→ **Task description**
Reproduce only the top of the records, down to and including the line containing "white 1x1 brick [375,242,420,302] -> none".

____ Exercise data

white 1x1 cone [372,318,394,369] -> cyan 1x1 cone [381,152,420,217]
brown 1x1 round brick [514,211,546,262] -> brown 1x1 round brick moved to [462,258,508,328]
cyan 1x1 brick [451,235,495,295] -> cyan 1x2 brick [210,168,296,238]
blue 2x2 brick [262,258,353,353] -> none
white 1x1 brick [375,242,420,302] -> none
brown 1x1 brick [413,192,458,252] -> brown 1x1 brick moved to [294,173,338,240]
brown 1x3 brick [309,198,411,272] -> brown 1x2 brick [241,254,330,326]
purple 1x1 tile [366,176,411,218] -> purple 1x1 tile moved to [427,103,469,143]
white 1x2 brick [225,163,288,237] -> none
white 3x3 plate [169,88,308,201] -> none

________

→ **Answer box**
white 1x1 cone [372,318,394,369] -> cyan 1x1 cone [381,152,420,217]
brown 1x1 round brick [514,211,546,262] -> brown 1x1 round brick moved to [462,258,508,328]
cyan 1x1 brick [451,235,495,295] -> cyan 1x2 brick [210,168,296,238]
blue 2x2 brick [262,258,353,353] -> none
white 1x1 brick [375,242,420,302] -> none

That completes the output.